▸ GIVEN EXERCISE
Reproduce everything from the line containing "storefront (459, 1273)" down to the end of the records, swapping "participant" for "subscriber" and leaving all else unchanged. Omit the pictures from your answer.

▸ PROVIDED RECORDS
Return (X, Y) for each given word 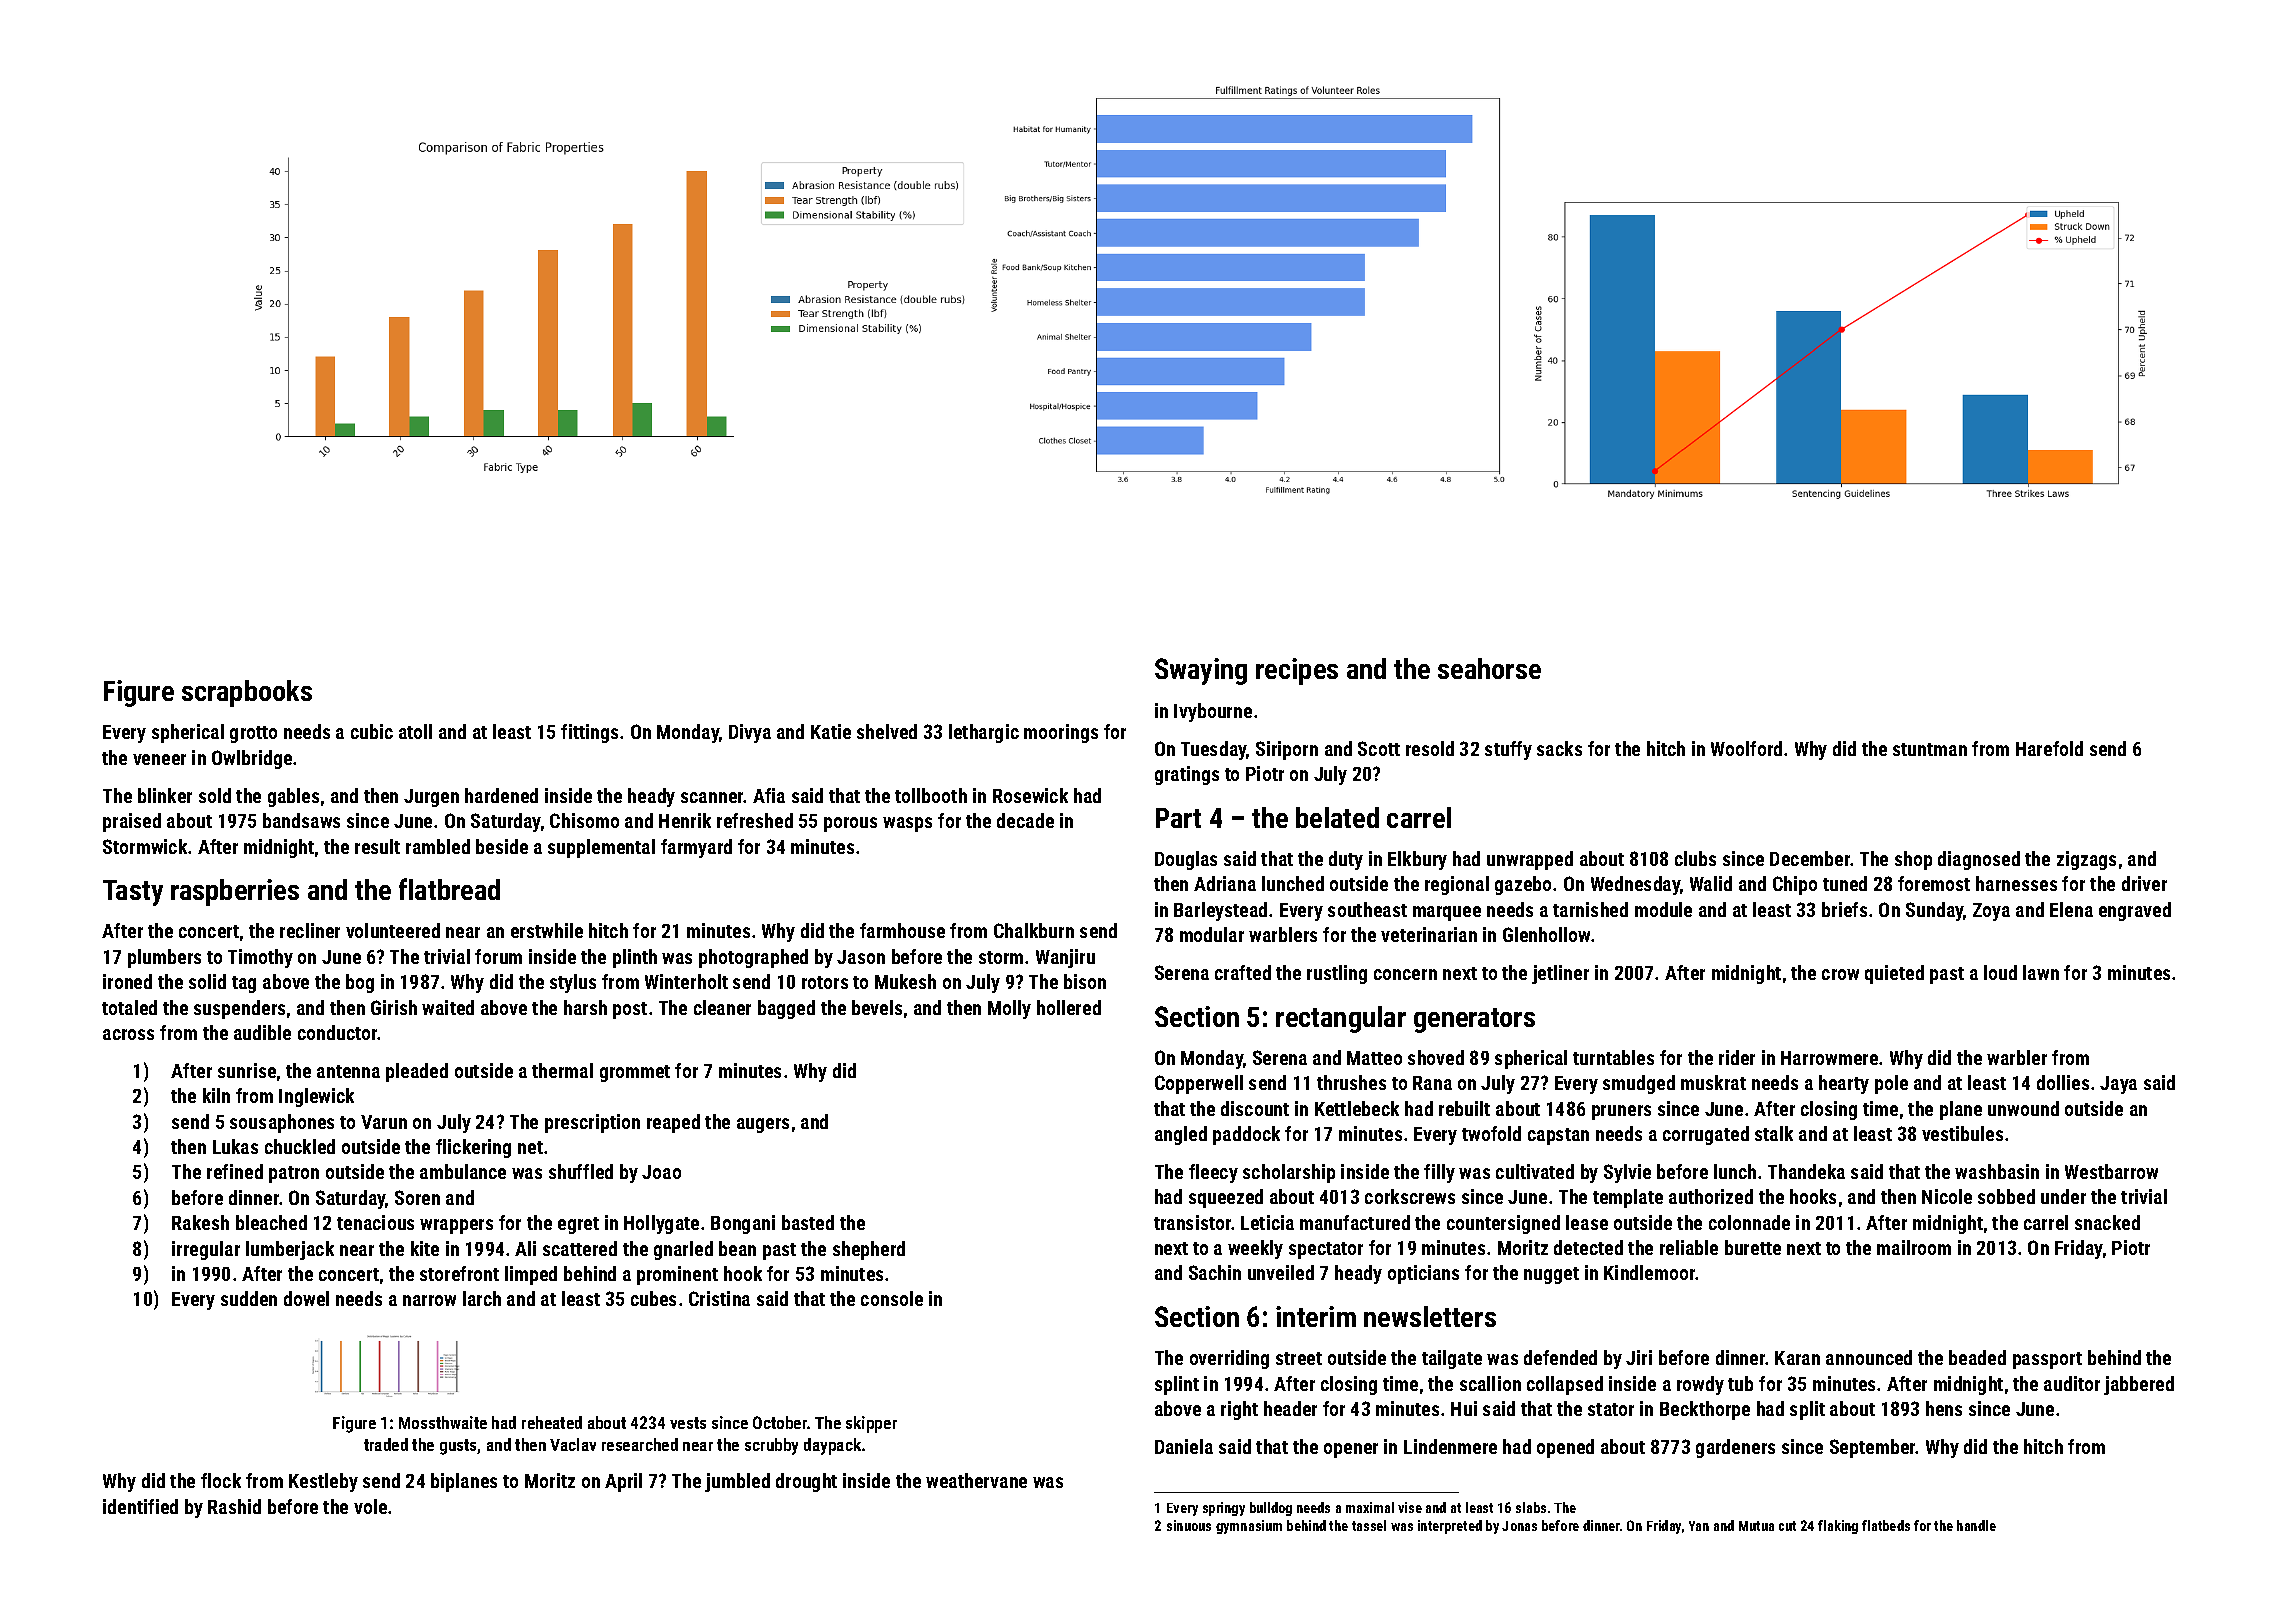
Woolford (1746, 748)
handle (1976, 1525)
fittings (589, 733)
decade (1025, 820)
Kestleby (323, 1482)
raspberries (235, 892)
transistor (1192, 1222)
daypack (832, 1446)
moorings (1061, 733)
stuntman (1930, 749)
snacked (2107, 1222)
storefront (459, 1273)
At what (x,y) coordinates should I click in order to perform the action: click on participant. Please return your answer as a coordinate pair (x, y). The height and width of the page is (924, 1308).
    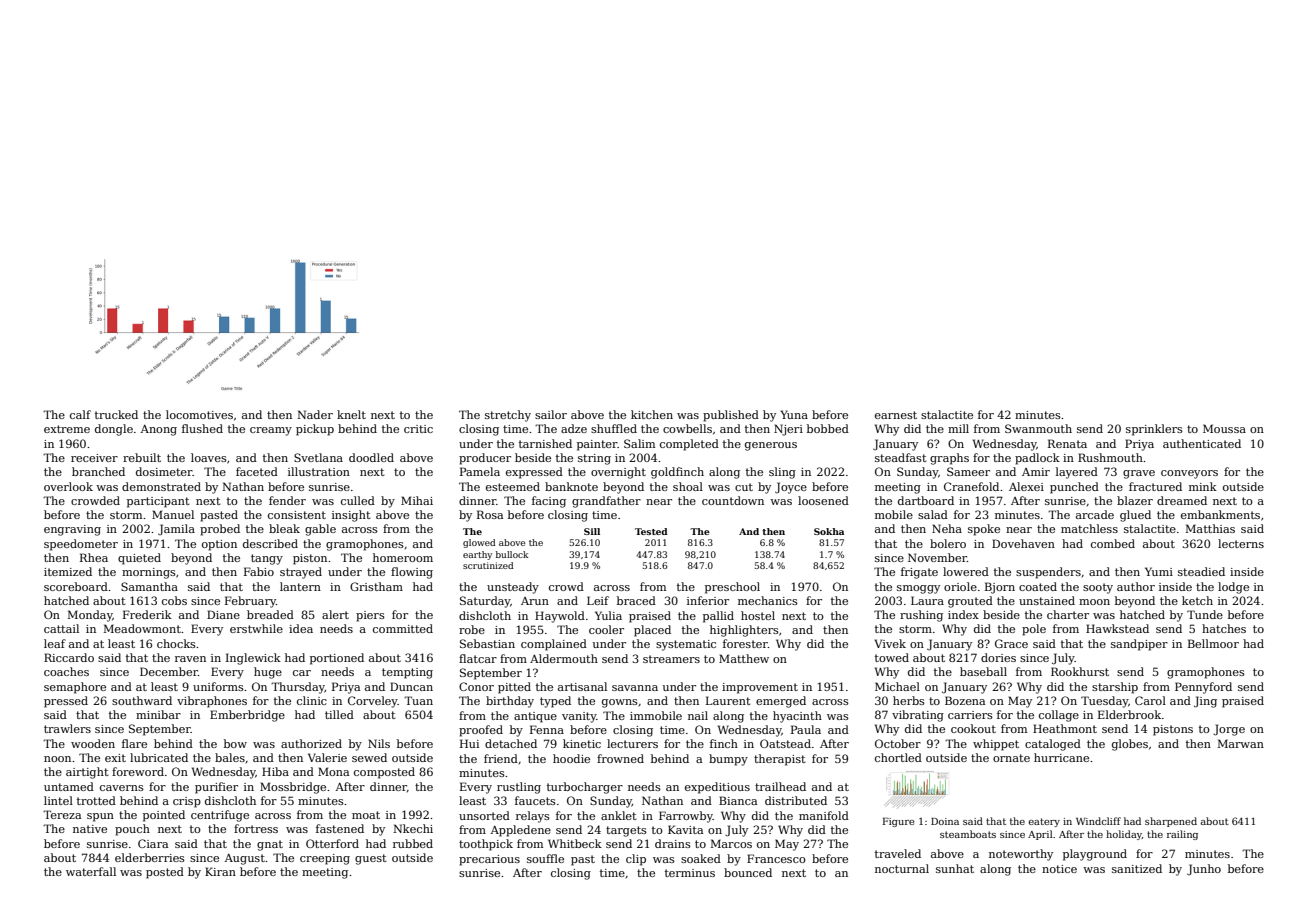
    Looking at the image, I should click on (158, 502).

▸ RESULT
storefront (459, 1273)
At what (x,y) coordinates should I click in order to perform the action: click on subscriber. Please return your answer as a coordinate pair (x, y). The height and width of the page is (924, 1308).
    Looking at the image, I should click on (158, 502).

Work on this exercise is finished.